>> begin RECORDED INFORMATION

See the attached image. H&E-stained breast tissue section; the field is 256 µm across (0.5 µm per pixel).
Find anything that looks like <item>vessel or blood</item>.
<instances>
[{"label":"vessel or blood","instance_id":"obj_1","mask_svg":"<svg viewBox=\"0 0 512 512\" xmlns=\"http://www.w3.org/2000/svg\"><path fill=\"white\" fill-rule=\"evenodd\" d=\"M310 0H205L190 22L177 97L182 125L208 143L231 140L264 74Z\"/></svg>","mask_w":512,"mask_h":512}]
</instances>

>> end RECORDED INFORMATION

## TASK INSTRUCTIONS
Copy the records above exactly.

## RESPONSE
See the attached image. H&E-stained breast tissue section; the field is 256 µm across (0.5 µm per pixel).
Find anything that looks like <item>vessel or blood</item>.
<instances>
[{"label":"vessel or blood","instance_id":"obj_1","mask_svg":"<svg viewBox=\"0 0 512 512\" xmlns=\"http://www.w3.org/2000/svg\"><path fill=\"white\" fill-rule=\"evenodd\" d=\"M310 0H205L190 22L177 97L182 125L208 143L231 140L264 74Z\"/></svg>","mask_w":512,"mask_h":512}]
</instances>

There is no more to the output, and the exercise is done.